[Revision tracking records]
-=-=-=-=-

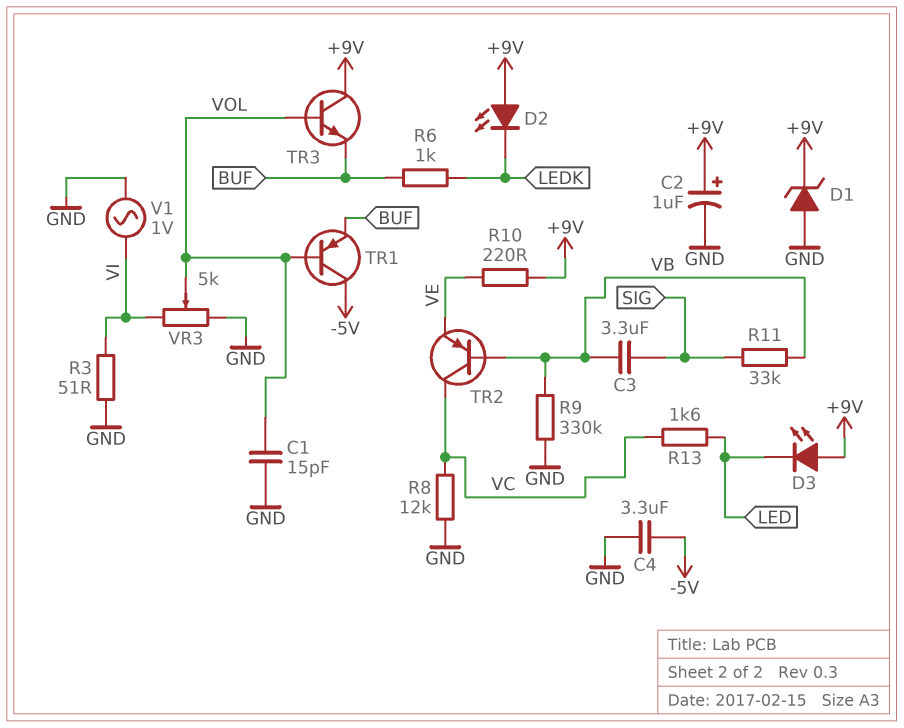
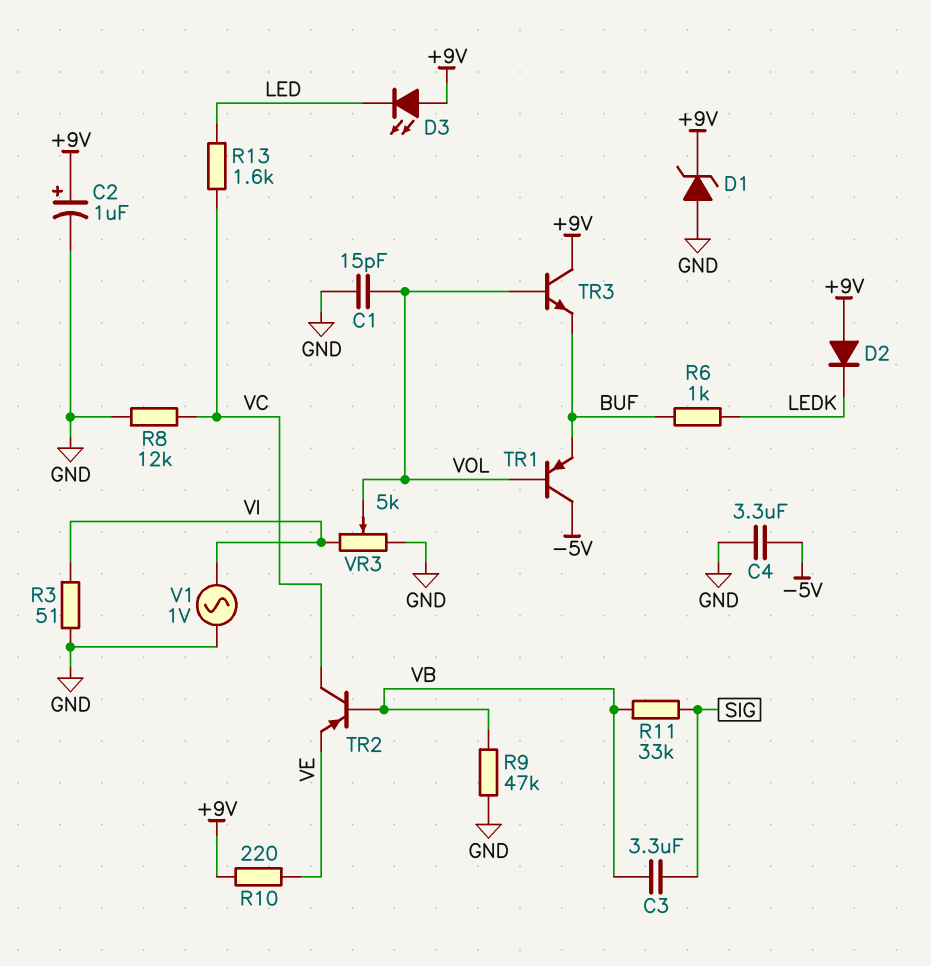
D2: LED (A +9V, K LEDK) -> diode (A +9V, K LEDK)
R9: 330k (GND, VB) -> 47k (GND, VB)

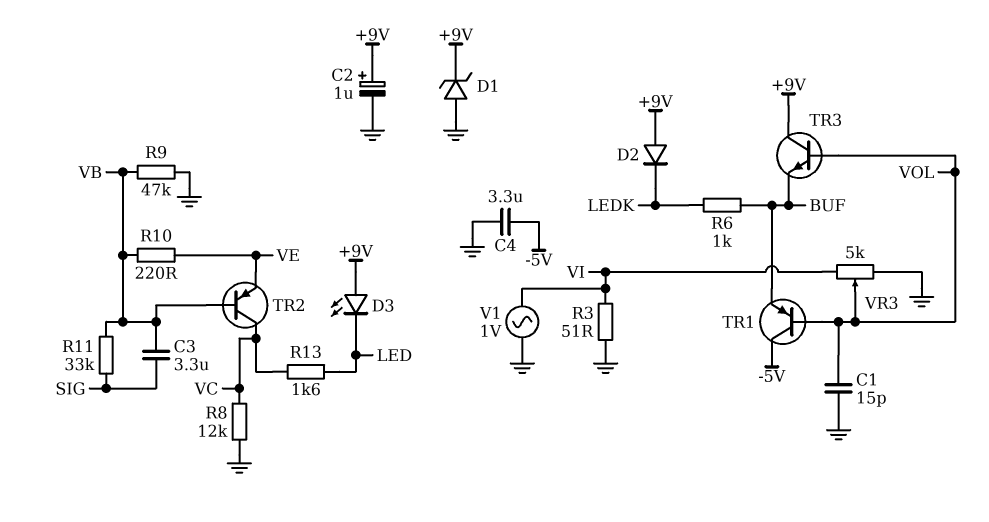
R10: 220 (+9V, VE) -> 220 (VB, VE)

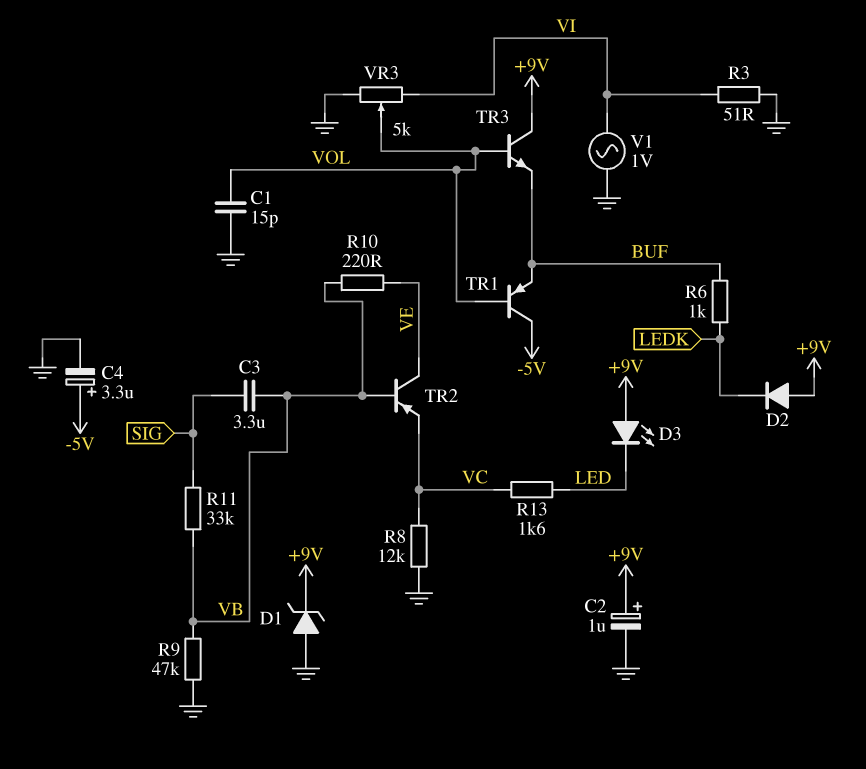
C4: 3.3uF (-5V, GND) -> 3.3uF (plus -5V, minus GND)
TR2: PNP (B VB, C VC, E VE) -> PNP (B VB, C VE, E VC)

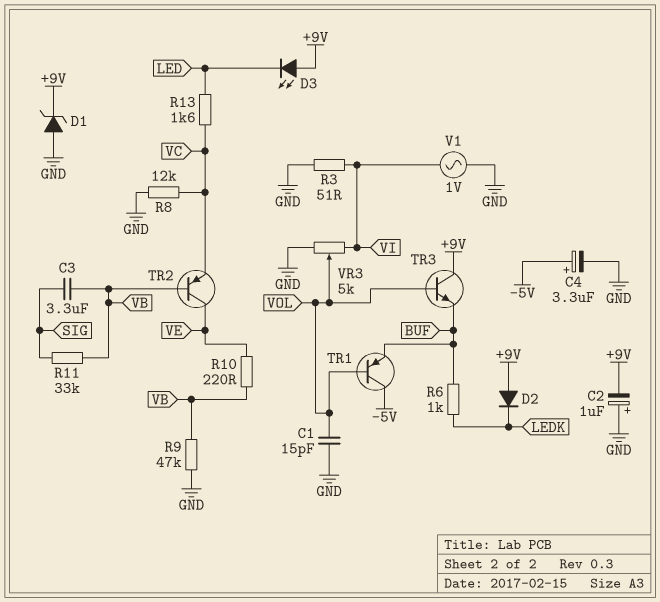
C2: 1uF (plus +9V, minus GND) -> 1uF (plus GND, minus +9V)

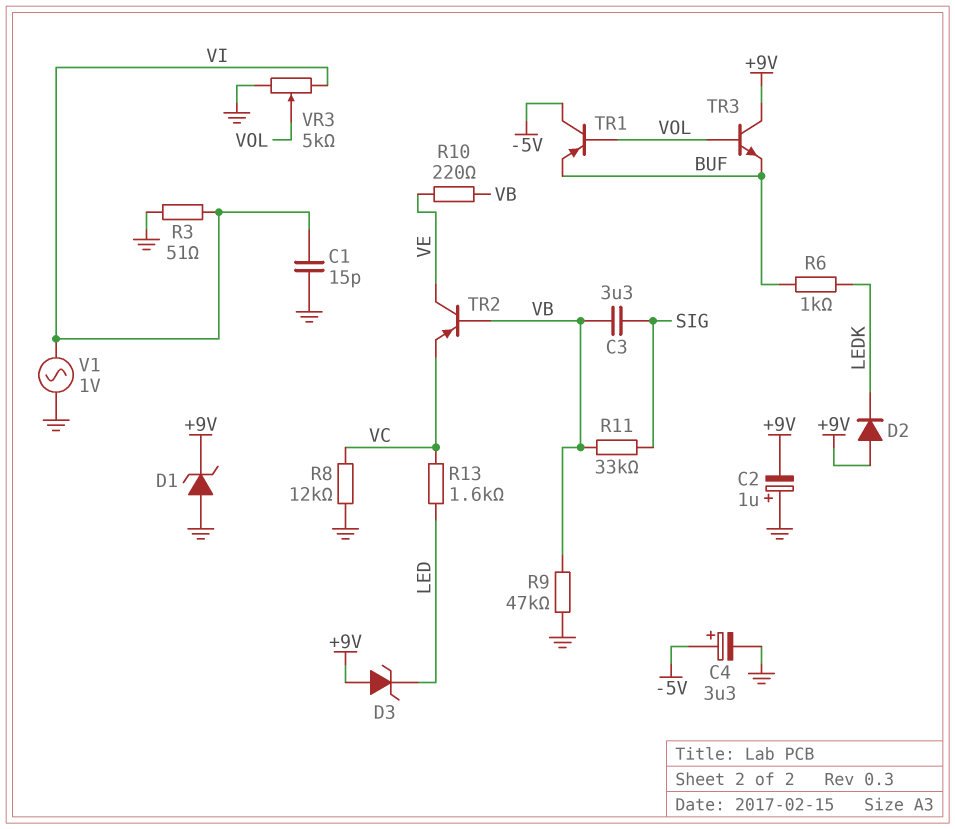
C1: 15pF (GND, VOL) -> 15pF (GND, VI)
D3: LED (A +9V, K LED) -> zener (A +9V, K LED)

-=-=-=-=-

▶ **Task to complete**
All of the data, minus its pictures, should be repeated exactly.

▶ **Written solution**
D2: LED (A +9V, K LEDK) -> diode (A +9V, K LEDK)
R9: 330k (GND, VB) -> 47k (GND, VB)

R10: 220 (+9V, VE) -> 220 (VB, VE)

C4: 3.3uF (-5V, GND) -> 3.3uF (plus -5V, minus GND)
TR2: PNP (B VB, C VC, E VE) -> PNP (B VB, C VE, E VC)

C2: 1uF (plus +9V, minus GND) -> 1uF (plus GND, minus +9V)

C1: 15pF (GND, VOL) -> 15pF (GND, VI)
D3: LED (A +9V, K LED) -> zener (A +9V, K LED)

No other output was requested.